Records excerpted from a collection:
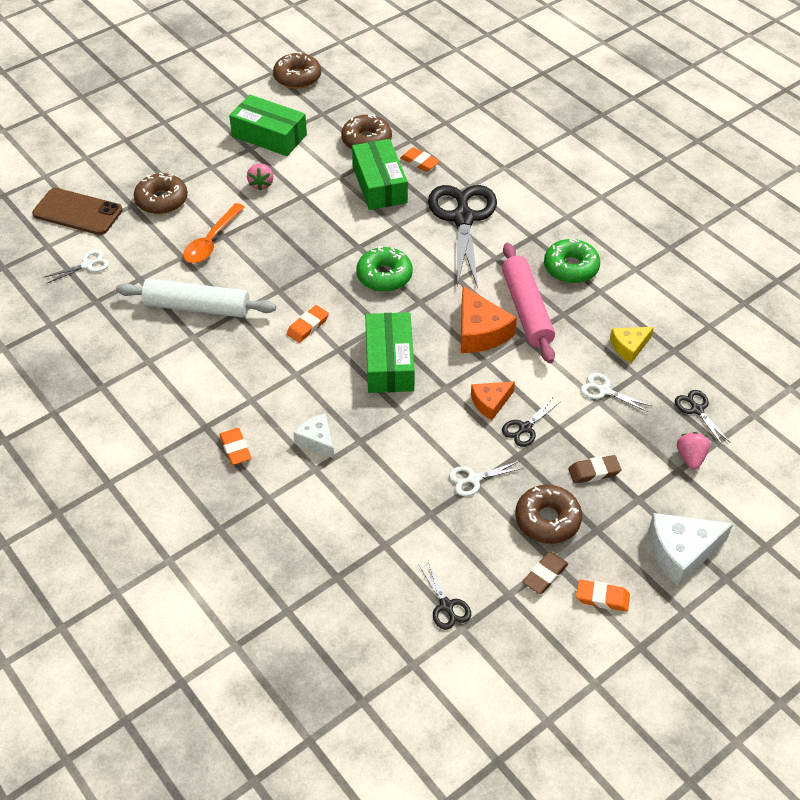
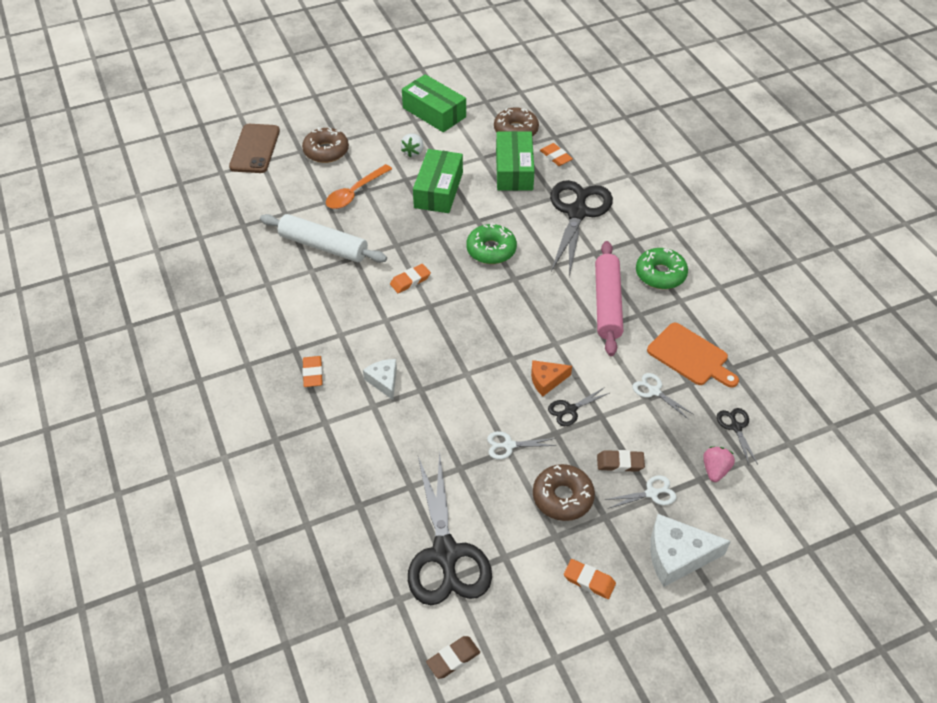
camera: 15 degrees right, 0 degrees up
(77, 212) = (255, 149): brown phone -> brown phone turned 60 degrees clockwise
(87, 265) = (247, 194): white scissors -> white scissors (651, 493)
(261, 184) = (413, 152): pink strawberry -> white strawberry
(297, 77) = (475, 67): brown donut -> none
(389, 362) = (469, 326): green box -> green box (438, 190)
(446, 605) = (445, 553): black scissors -> black scissors, size x2.32
(480, 332) = (559, 315): orange cheese -> none
(545, 575) = (543, 547): brown eraser -> brown eraser (453, 659)
(629, 347) = (690, 356): yellow cheese -> orange cutting board

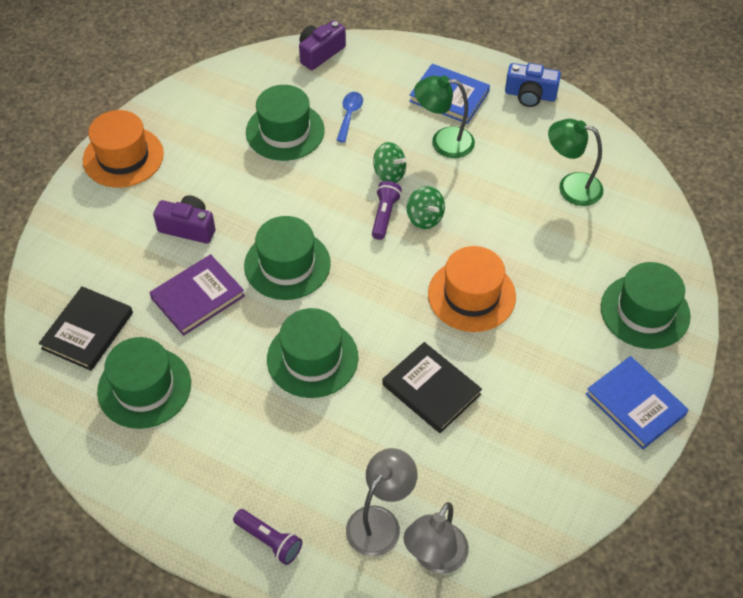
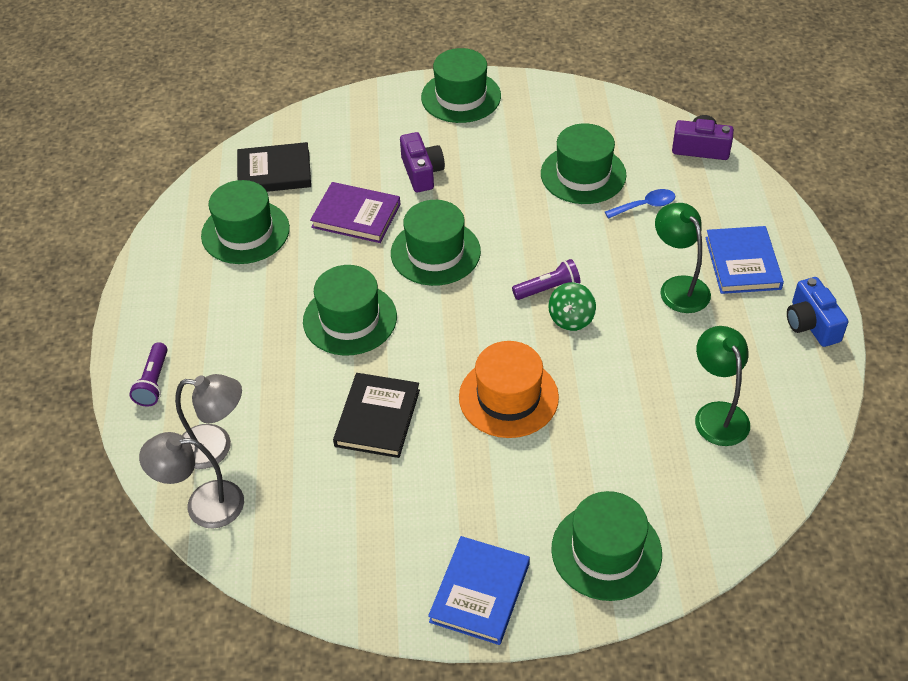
camera: 60 degrees right, 5 degrees down
(123, 157) = (461, 97): orange hat -> green hat
(389, 173) = (601, 268): green spinning top -> none

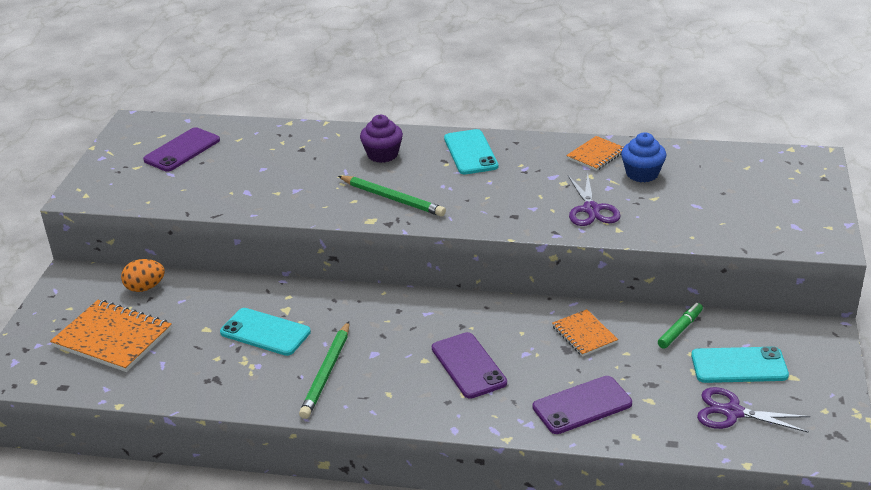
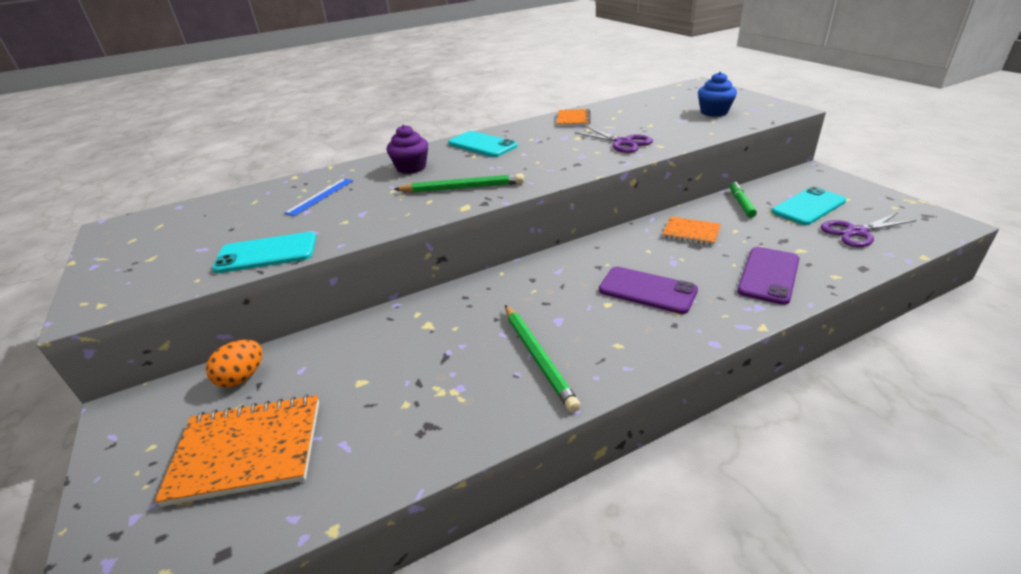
camera: 35 degrees left, 0 degrees up
(182, 150) = (196, 228): purple phone -> none
(265, 332) = (431, 353): turquoise phone -> turquoise phone (266, 253)
(286, 156) = (320, 196): none -> blue ruler
(642, 174) = (619, 118): blue cupcake -> blue cupcake (714, 112)

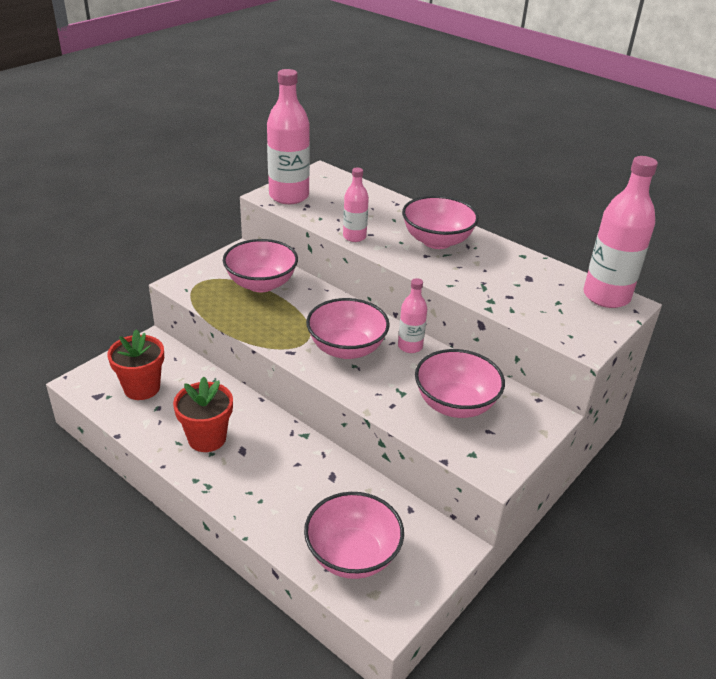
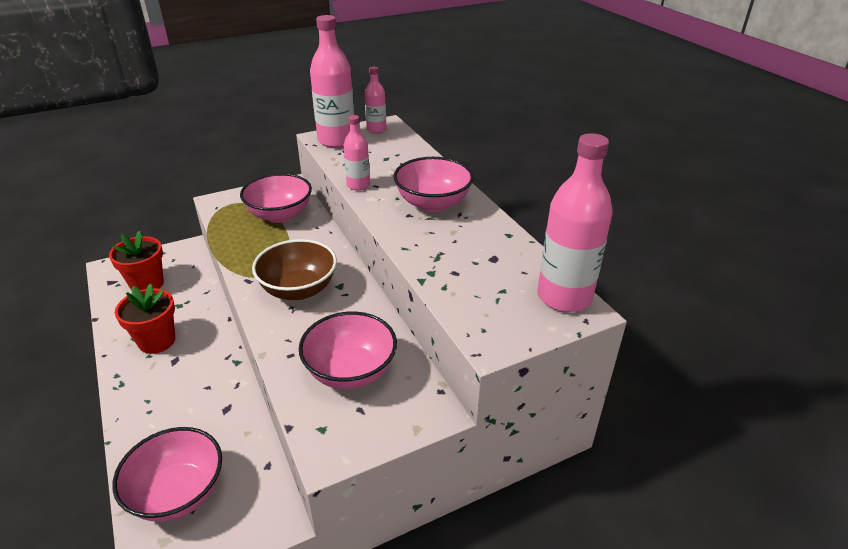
camera: 25 degrees right, 0 degrees up
(346, 348) = (298, 289): pink bowl -> brown bowl
(410, 346) = (358, 302): pink bottle -> pink bottle (376, 129)

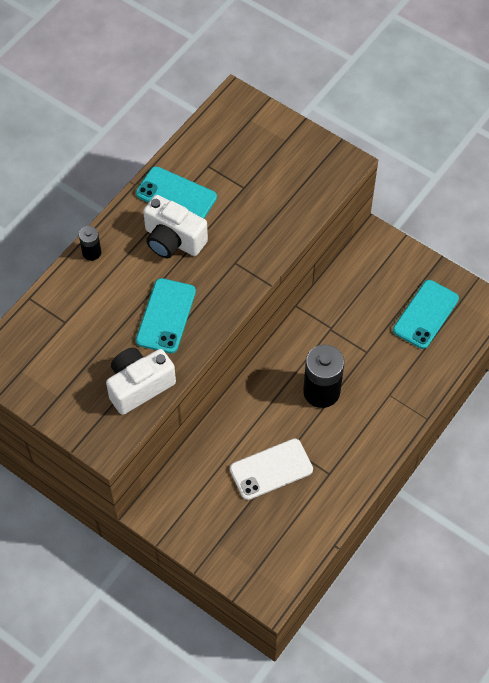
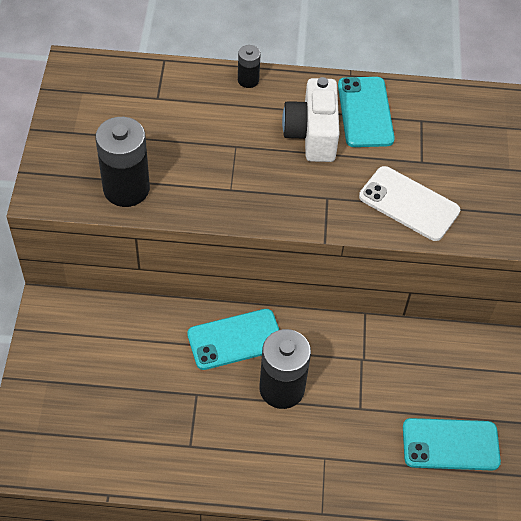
camera: 55 degrees right, 5 degrees down
(139, 386) = (126, 189): white camera -> black battery
(166, 316) = (221, 171): turquoise phone -> turquoise phone (235, 339)
(271, 469) = (160, 387): white phone -> white phone (409, 204)

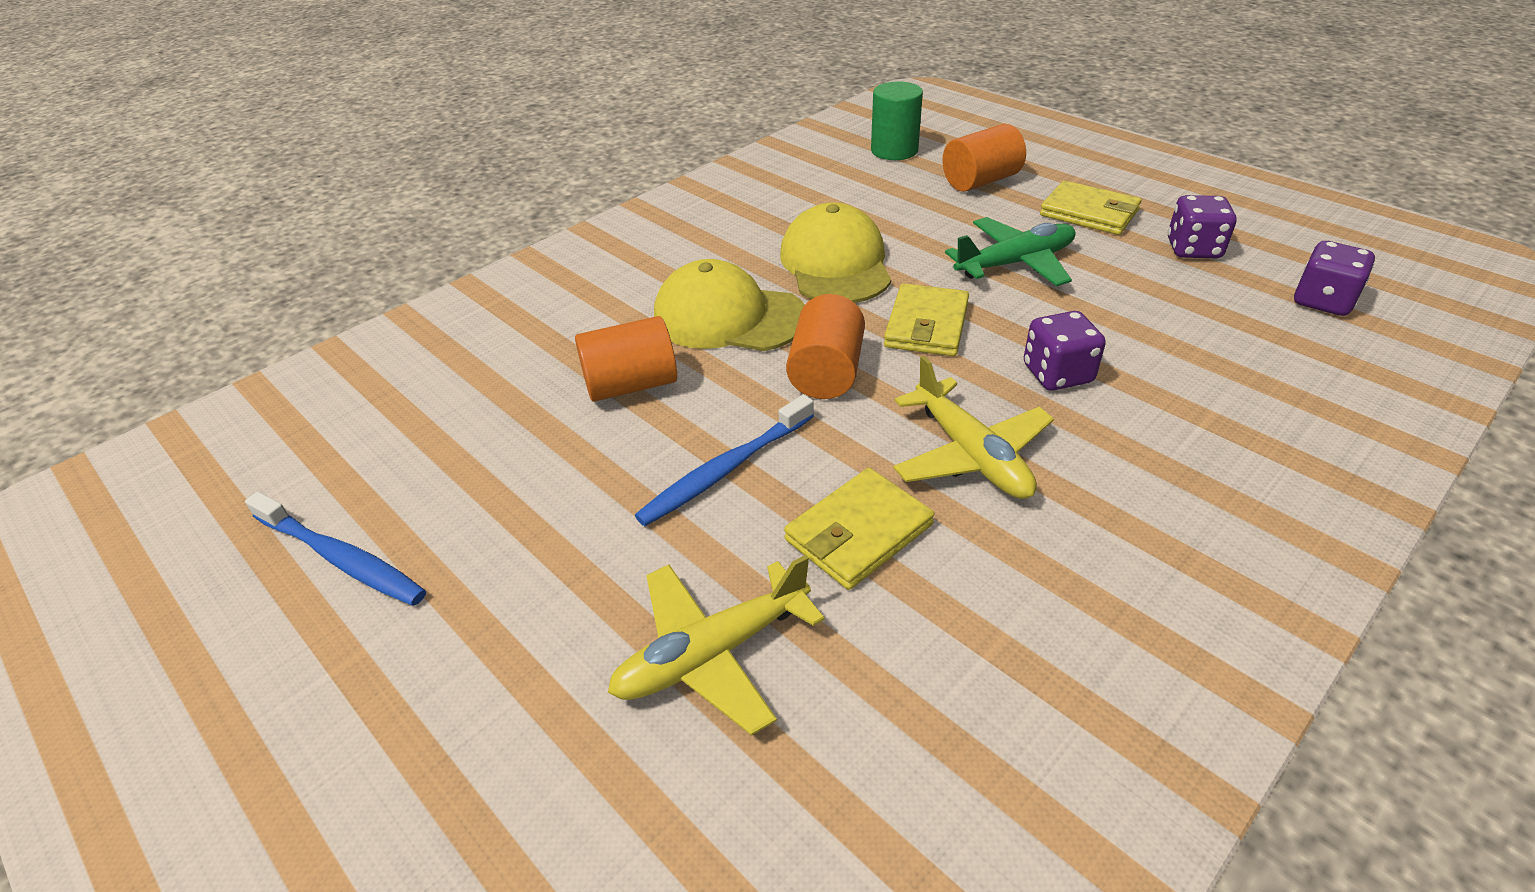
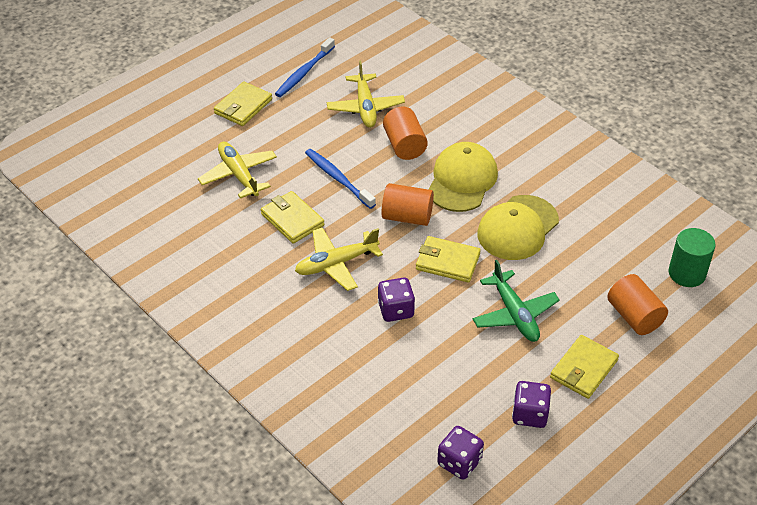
camera: 90 degrees right, 5 degrees up
(437, 677) = (243, 106): none -> yellow wallet
(504, 444) = (365, 107): none -> yellow plane
(835, 264) = (517, 228): yellow cap -> yellow cap turned 135 degrees clockwise

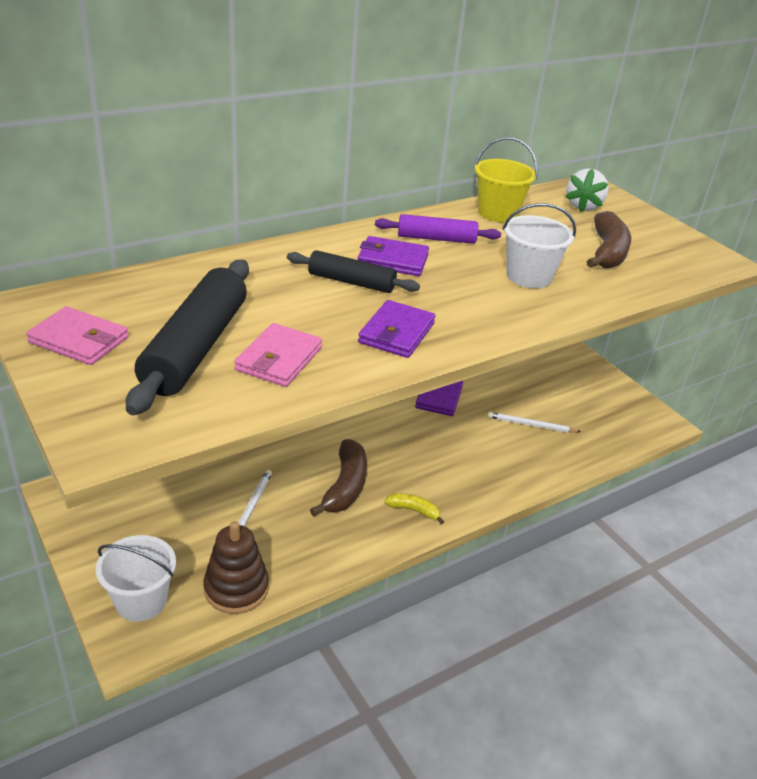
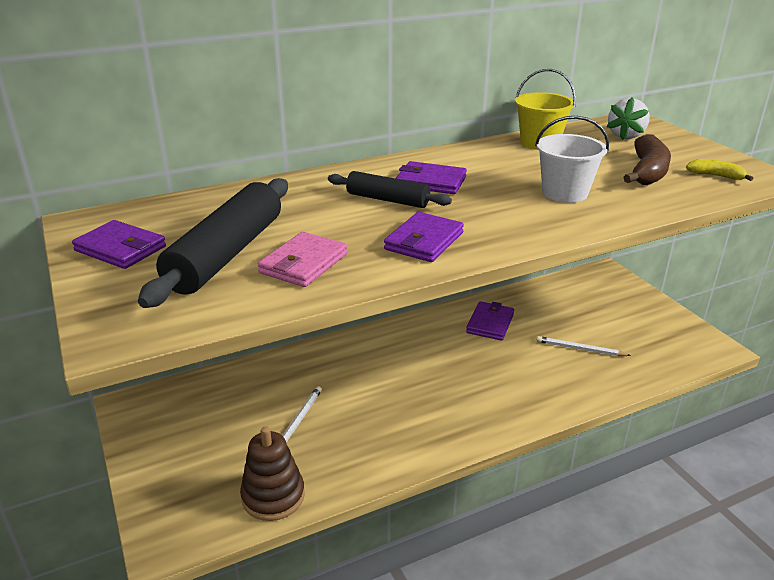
camera: 10 degrees right, 5 degrees down
(79, 340) = (120, 249): pink wallet -> purple wallet
(141, 601) = (181, 505): white bucket -> none
(345, 486) = (391, 403): brown banana -> none
(414, 510) = (456, 427): yellow banana -> yellow banana (716, 176)
(436, 239) = (476, 164): purple rolling pin -> none

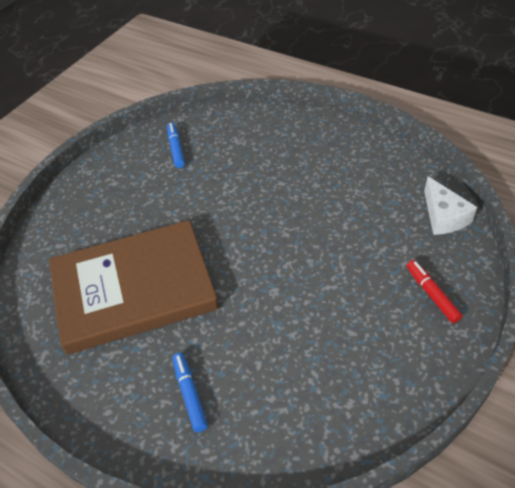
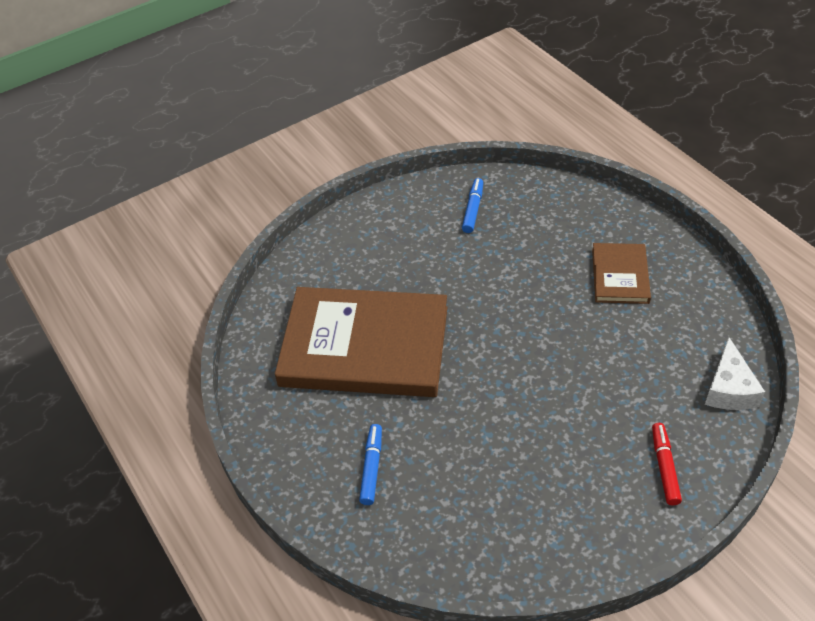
camera: 25 degrees right, 0 degrees up
(317, 161) = (620, 276): none -> brown book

| WORK INSTRUCTION |
Every line holding the word "turquoise" should be copied out of the records above.

| FINISHED EXERCISE |
(265, 332) = (431, 353): turquoise phone -> turquoise phone (266, 253)
(166, 316) = (221, 171): turquoise phone -> turquoise phone (235, 339)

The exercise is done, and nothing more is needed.